= Task details =
In the entries below, find the line with "none -> purple tile I4 level 1", then set it down exactly along with each line after it to the end, skipping any pictures.

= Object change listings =

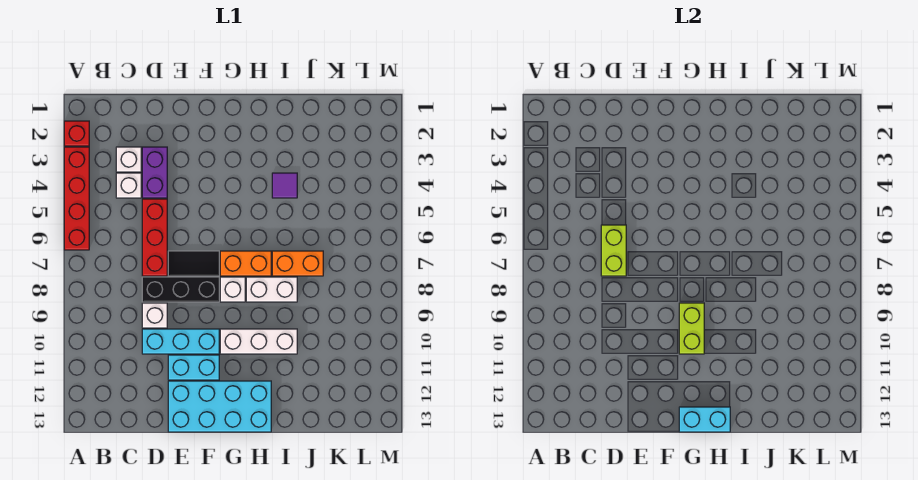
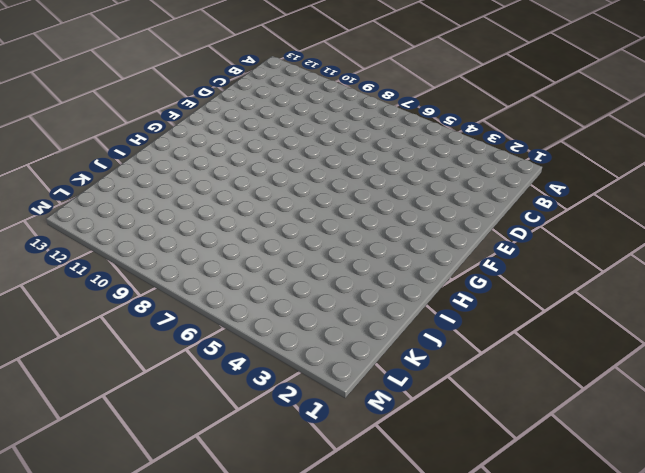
none -> red brick A2 level 1
none -> red brick A3:A6 level 1
none -> white brick C3 level 1

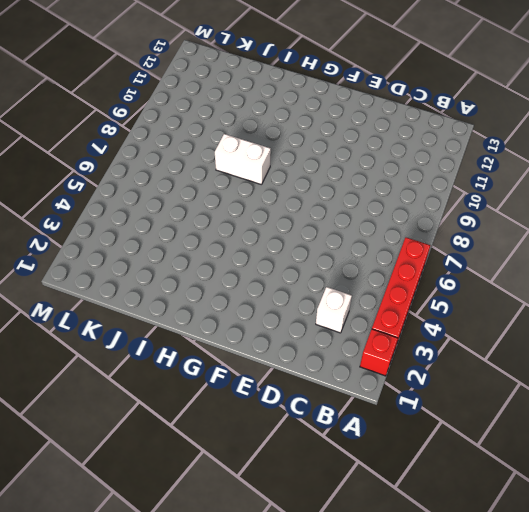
none -> white brick C4 level 1
none -> purple brick D3:D4 level 1
none -> red brick D5:D7 level 1

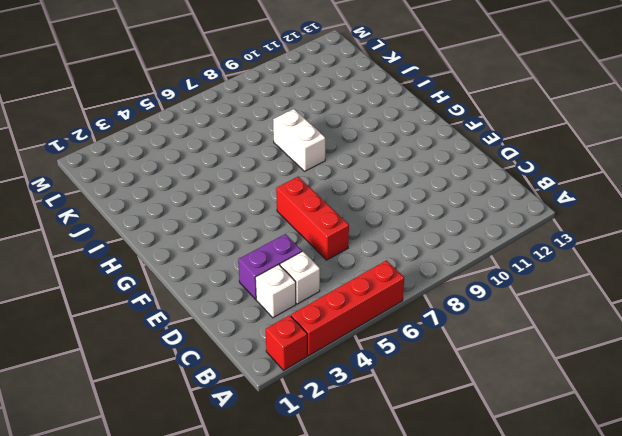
red brick D6:F6 level 1 -> red brick D5:D7 level 1
none -> black brick D8:F8 level 1
none -> white brick D9 level 1
none -> cyan brick D10:F10 level 1

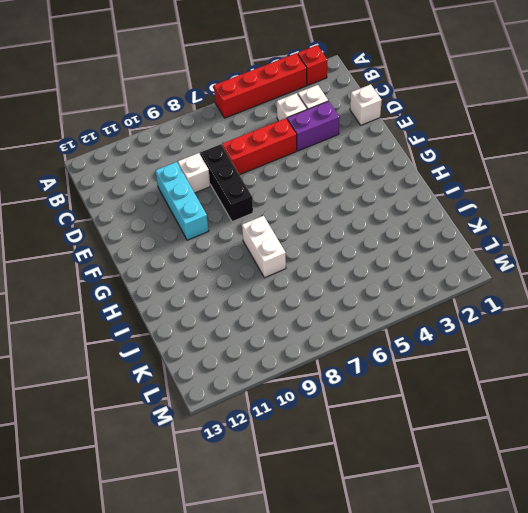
white brick D1 level 1 -> white brick G8 level 1
none -> black tile E7:F7 level 1
none -> cyan brick E11:F11 level 1
none -> cyan brick E12:H13 level 1

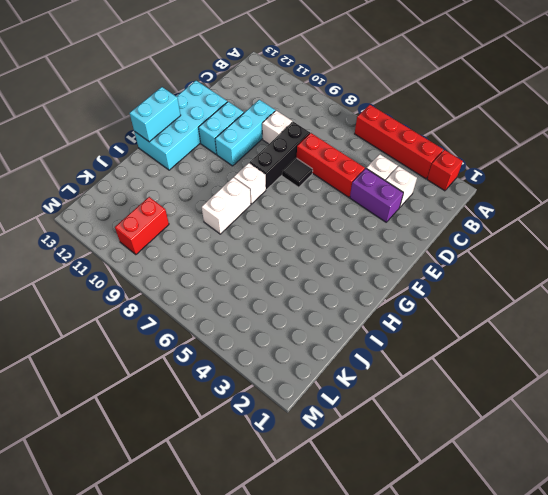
black tile E7 level 1 -> black tile E7:F7 level 1
red brick K10:L10 level 1 -> none
none -> orange brick G7:H7 level 1
none -> white brick G10:I10 level 1
none -> purple tile I4 level 1

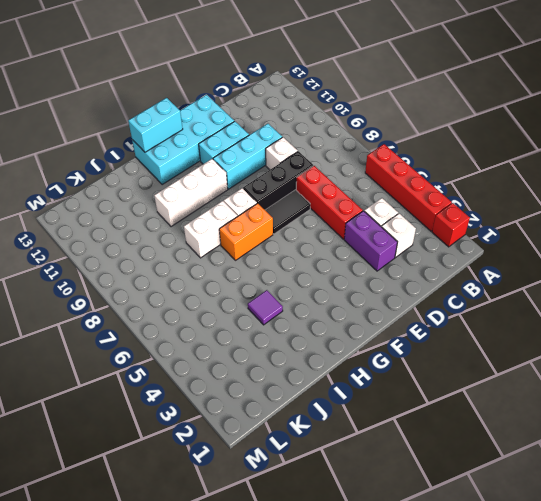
none -> orange brick I7:J7 level 1
none -> lime brick D6:D7 level 2
none -> lime brick G9:G10 level 2

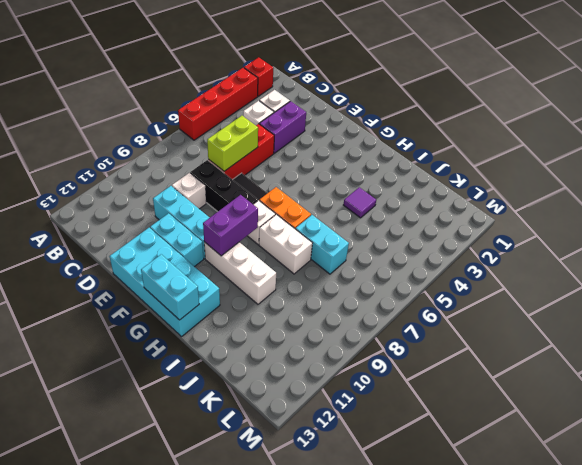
purple brick G9:G10 level 2 -> lime brick G9:G10 level 2
cyan brick I7:J7 level 1 -> orange brick I7:J7 level 1

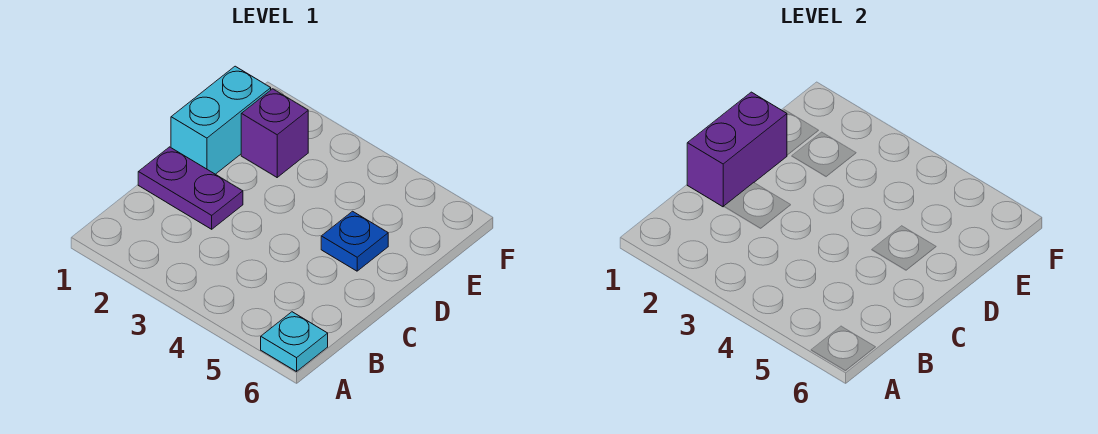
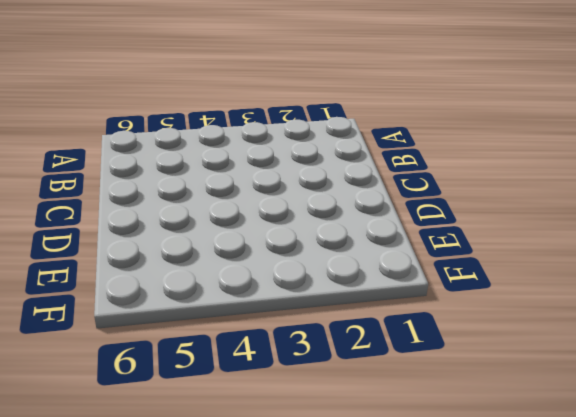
none -> cyan plate A6 level 1
none -> purple plate C1:C2 level 1

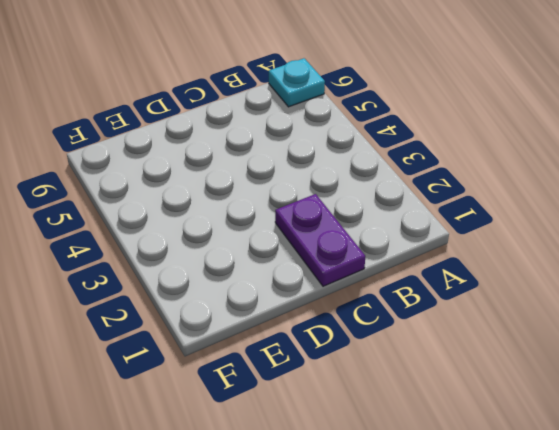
none -> cyan brick D1:E1 level 1
none -> blue plate D5 level 1

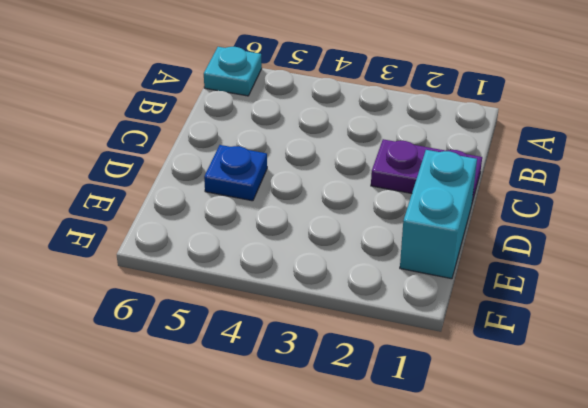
none -> purple brick E2 level 1
none -> purple brick C1:D1 level 2

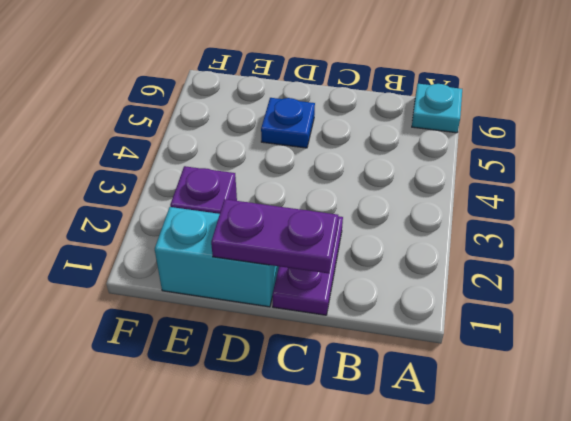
purple plate C1:D1 level 2 -> purple brick C1:D1 level 2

= Answer box =
none -> purple tile I4 level 1

none -> orange brick I7:J7 level 1
none -> lime brick D6:D7 level 2
none -> lime brick G9:G10 level 2

purple brick G9:G10 level 2 -> lime brick G9:G10 level 2
cyan brick I7:J7 level 1 -> orange brick I7:J7 level 1

none -> cyan plate A6 level 1
none -> purple plate C1:C2 level 1

none -> cyan brick D1:E1 level 1
none -> blue plate D5 level 1

none -> purple brick E2 level 1
none -> purple brick C1:D1 level 2

purple plate C1:D1 level 2 -> purple brick C1:D1 level 2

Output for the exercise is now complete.